» **Work item**
Output only how many lines below contain "none".

» **Raw data**
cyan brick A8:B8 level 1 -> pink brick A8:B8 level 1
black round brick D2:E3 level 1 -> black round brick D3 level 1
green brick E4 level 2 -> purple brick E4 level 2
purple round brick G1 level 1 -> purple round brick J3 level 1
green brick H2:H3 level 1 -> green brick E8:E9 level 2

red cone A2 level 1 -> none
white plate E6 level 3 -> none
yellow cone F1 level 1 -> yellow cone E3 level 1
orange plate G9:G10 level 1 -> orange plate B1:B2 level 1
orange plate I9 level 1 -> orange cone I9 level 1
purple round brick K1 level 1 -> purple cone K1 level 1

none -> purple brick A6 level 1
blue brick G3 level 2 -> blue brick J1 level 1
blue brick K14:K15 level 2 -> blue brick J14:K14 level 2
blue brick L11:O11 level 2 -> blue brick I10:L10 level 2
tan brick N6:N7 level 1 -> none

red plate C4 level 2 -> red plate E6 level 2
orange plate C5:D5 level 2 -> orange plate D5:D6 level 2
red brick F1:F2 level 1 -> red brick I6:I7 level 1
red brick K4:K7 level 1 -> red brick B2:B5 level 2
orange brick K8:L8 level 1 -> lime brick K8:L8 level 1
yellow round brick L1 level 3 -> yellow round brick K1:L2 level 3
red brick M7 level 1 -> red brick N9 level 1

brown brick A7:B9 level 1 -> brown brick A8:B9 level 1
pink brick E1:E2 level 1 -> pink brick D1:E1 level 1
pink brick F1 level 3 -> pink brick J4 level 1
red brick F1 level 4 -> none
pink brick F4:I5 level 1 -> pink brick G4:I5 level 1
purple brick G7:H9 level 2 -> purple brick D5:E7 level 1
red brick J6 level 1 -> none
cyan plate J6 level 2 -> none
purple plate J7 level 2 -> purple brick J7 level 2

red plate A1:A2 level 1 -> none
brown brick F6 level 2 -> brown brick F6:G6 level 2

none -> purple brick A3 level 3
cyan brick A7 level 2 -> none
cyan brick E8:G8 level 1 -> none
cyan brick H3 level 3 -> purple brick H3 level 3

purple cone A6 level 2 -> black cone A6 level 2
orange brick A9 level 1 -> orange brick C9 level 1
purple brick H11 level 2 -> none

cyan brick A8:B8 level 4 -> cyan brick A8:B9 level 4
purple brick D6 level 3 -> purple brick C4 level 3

» **Exercise output**
12